JOB ITEM:
Find the line below with "gray circle: (68, 79) -> (88, 54), moved" and the line with "cyan ellipse: (195, 105) -> (128, 85), moved". Output them and the lines between, exactly, but not the pictures.

DATA SHOWN:
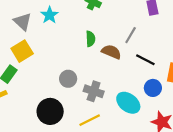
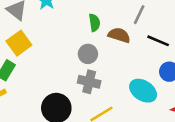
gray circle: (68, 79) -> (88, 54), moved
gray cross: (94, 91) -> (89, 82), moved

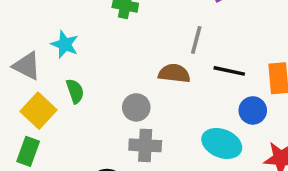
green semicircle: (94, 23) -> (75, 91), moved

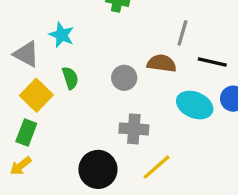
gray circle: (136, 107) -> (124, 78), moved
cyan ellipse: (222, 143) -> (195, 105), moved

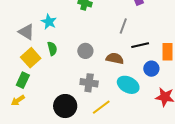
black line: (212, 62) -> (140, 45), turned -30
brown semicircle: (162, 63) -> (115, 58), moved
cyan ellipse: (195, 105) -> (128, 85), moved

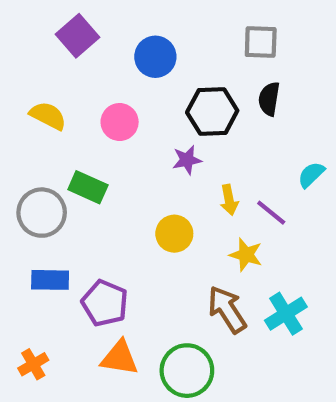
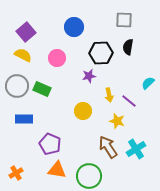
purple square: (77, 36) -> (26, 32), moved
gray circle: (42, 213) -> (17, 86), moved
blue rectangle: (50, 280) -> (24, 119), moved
--
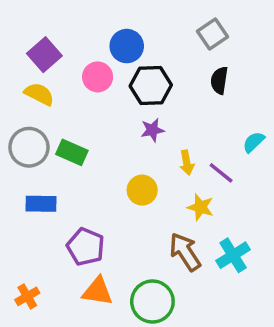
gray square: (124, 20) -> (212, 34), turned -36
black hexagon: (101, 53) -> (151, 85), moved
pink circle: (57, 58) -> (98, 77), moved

ANSWER TO THE PROBLEM:
gray circle: (68, 79) -> (88, 54), moved
gray cross: (94, 91) -> (89, 82), moved

green semicircle: (94, 23) -> (75, 91), moved

gray circle: (136, 107) -> (124, 78), moved
cyan ellipse: (222, 143) -> (195, 105), moved

black line: (212, 62) -> (140, 45), turned -30
brown semicircle: (162, 63) -> (115, 58), moved
cyan ellipse: (195, 105) -> (128, 85), moved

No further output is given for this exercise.